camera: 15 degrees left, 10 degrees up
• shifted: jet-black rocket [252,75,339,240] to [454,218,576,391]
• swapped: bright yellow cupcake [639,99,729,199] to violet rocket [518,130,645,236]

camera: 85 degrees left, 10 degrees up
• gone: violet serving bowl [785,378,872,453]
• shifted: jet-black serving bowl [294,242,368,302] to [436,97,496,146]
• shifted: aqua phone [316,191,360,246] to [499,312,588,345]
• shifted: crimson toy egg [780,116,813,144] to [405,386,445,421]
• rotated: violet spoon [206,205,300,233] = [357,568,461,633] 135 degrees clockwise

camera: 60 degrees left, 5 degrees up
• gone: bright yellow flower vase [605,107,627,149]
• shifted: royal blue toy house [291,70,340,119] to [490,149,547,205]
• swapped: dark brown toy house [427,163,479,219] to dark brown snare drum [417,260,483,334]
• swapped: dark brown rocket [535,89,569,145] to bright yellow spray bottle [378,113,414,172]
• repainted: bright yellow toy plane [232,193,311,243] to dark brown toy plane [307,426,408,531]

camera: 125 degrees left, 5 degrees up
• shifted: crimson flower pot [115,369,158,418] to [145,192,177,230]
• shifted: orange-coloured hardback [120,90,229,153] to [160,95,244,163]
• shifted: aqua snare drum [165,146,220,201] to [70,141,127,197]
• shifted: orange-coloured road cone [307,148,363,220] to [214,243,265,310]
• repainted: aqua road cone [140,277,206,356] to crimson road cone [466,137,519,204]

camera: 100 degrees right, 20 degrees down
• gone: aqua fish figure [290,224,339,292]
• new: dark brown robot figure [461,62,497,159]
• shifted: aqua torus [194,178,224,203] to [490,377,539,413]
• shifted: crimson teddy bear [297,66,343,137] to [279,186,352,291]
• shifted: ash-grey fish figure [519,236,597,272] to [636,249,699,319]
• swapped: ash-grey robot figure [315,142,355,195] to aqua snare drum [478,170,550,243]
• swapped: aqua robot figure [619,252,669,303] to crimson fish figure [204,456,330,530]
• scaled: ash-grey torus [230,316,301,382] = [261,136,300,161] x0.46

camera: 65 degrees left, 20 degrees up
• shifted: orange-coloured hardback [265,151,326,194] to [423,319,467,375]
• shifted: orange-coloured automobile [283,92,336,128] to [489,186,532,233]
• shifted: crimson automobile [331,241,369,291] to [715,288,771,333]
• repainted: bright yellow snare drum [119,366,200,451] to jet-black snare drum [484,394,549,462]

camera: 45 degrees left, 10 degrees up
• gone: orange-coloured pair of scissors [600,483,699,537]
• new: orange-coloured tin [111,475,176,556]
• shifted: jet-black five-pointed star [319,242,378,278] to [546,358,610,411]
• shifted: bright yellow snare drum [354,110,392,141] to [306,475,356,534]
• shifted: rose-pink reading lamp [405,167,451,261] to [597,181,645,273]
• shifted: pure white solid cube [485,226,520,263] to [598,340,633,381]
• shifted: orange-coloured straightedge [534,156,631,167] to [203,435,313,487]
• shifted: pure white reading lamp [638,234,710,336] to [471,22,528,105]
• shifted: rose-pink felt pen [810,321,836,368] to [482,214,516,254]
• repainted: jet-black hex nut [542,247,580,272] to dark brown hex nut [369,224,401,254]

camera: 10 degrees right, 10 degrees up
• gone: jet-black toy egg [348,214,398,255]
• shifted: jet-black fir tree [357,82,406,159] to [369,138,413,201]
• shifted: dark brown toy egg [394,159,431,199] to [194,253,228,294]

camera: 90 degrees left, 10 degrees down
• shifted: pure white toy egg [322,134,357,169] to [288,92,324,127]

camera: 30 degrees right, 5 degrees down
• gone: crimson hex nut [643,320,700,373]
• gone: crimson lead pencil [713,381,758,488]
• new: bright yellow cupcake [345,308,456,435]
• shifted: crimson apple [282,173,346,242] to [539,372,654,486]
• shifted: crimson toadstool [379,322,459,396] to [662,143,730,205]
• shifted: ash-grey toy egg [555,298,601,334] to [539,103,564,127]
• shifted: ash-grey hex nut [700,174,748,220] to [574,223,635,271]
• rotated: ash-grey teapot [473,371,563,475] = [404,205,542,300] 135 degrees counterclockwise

********************

■ What the task requires:
Repeat exactly the lines above, starting with the first line of the records and finishing with the line holding "flower vase [605,107,627,149]". Add no other line.

■ Task response:
camera: 15 degrees left, 10 degrees up
• shifted: jet-black rocket [252,75,339,240] to [454,218,576,391]
• swapped: bright yellow cupcake [639,99,729,199] to violet rocket [518,130,645,236]

camera: 85 degrees left, 10 degrees up
• gone: violet serving bowl [785,378,872,453]
• shifted: jet-black serving bowl [294,242,368,302] to [436,97,496,146]
• shifted: aqua phone [316,191,360,246] to [499,312,588,345]
• shifted: crimson toy egg [780,116,813,144] to [405,386,445,421]
• rotated: violet spoon [206,205,300,233] = [357,568,461,633] 135 degrees clockwise

camera: 60 degrees left, 5 degrees up
• gone: bright yellow flower vase [605,107,627,149]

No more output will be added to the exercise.